## Task brief
Print each entry as it appears. Images stay out of the copy.
◆ ◆ ◆ ◆ ◆ ◆ ◆
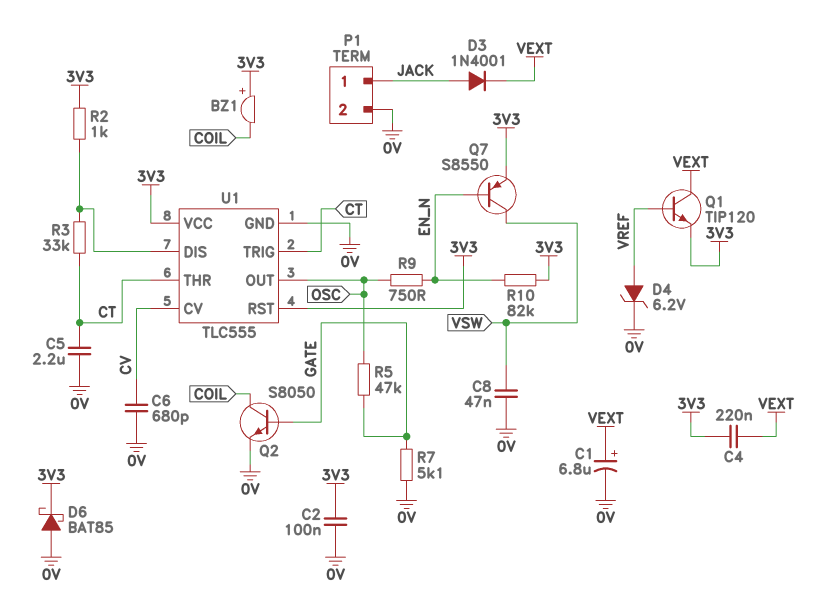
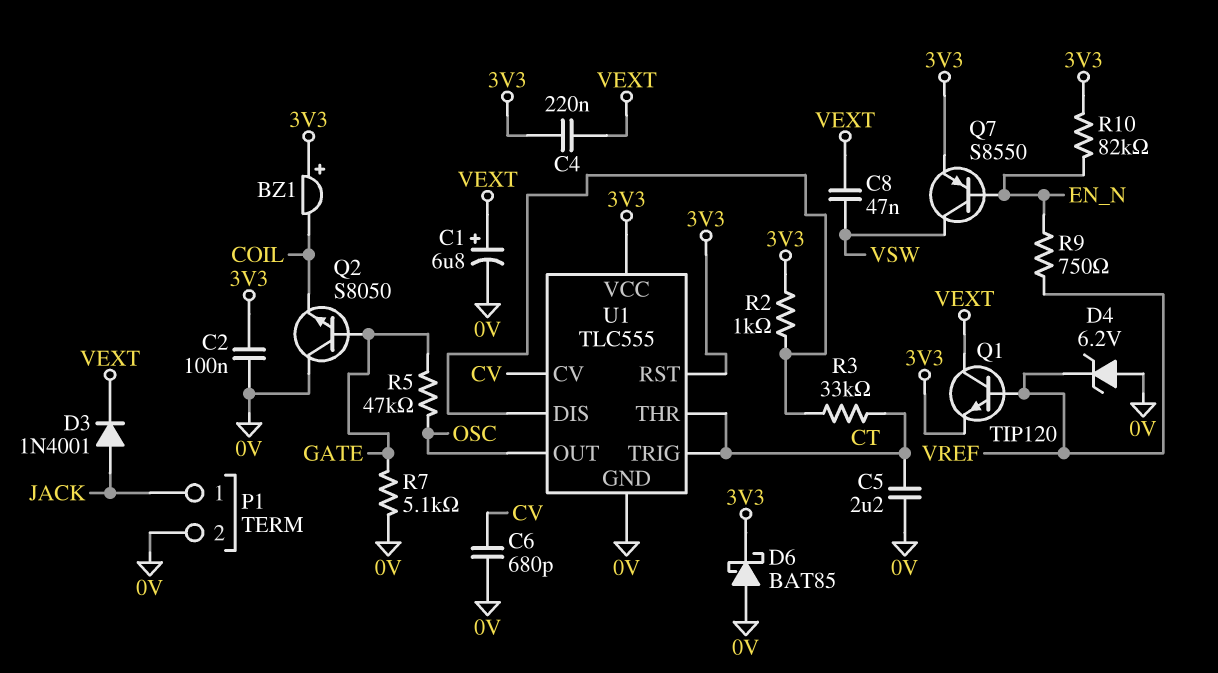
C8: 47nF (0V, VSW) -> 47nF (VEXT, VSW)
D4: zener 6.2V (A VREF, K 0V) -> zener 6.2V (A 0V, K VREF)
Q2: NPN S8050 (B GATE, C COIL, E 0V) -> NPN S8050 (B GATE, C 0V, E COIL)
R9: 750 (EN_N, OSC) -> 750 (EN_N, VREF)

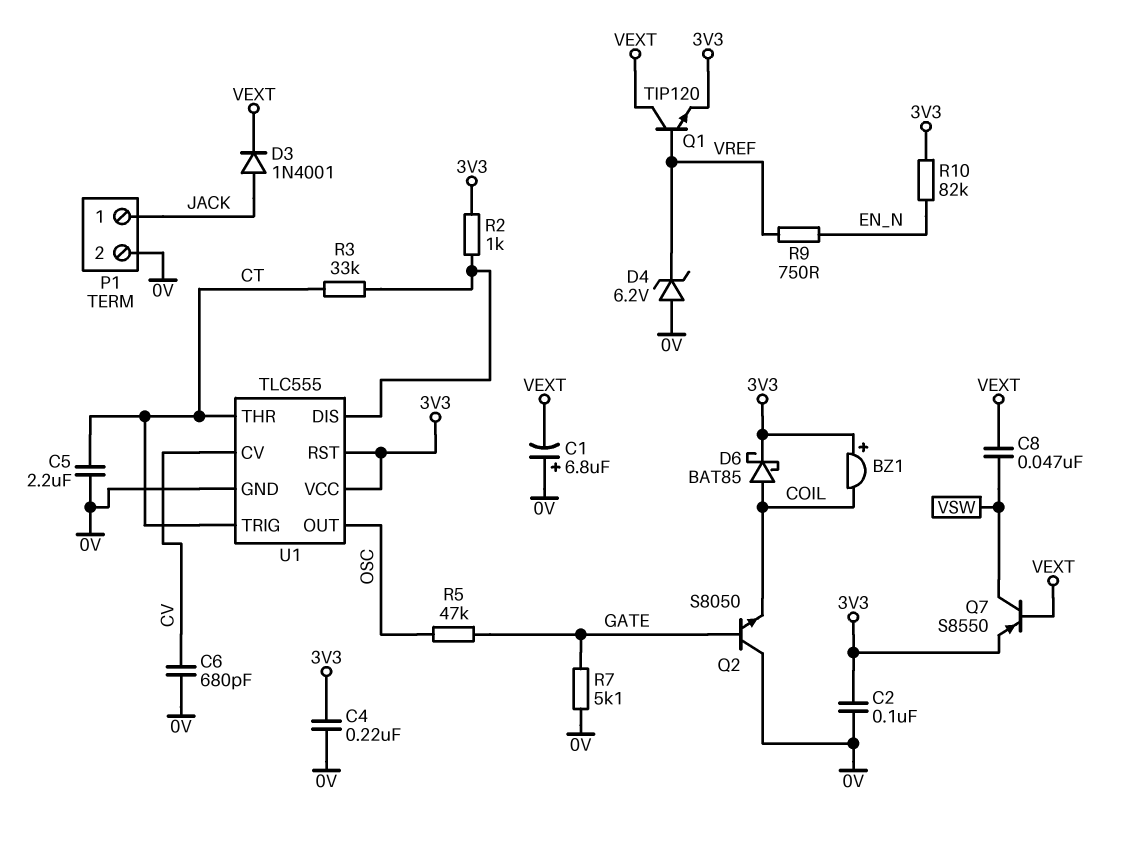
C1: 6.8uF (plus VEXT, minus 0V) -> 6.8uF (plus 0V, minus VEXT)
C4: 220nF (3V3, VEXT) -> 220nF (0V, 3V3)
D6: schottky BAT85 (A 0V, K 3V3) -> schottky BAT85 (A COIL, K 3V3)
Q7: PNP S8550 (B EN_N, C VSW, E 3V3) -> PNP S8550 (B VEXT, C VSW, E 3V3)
◆ ◆ ◆ ◆ ◆ ◆ ◆
## Solution to this exercise
C8: 47nF (0V, VSW) -> 47nF (VEXT, VSW)
D4: zener 6.2V (A VREF, K 0V) -> zener 6.2V (A 0V, K VREF)
Q2: NPN S8050 (B GATE, C COIL, E 0V) -> NPN S8050 (B GATE, C 0V, E COIL)
R9: 750 (EN_N, OSC) -> 750 (EN_N, VREF)

C1: 6.8uF (plus VEXT, minus 0V) -> 6.8uF (plus 0V, minus VEXT)
C4: 220nF (3V3, VEXT) -> 220nF (0V, 3V3)
D6: schottky BAT85 (A 0V, K 3V3) -> schottky BAT85 (A COIL, K 3V3)
Q7: PNP S8550 (B EN_N, C VSW, E 3V3) -> PNP S8550 (B VEXT, C VSW, E 3V3)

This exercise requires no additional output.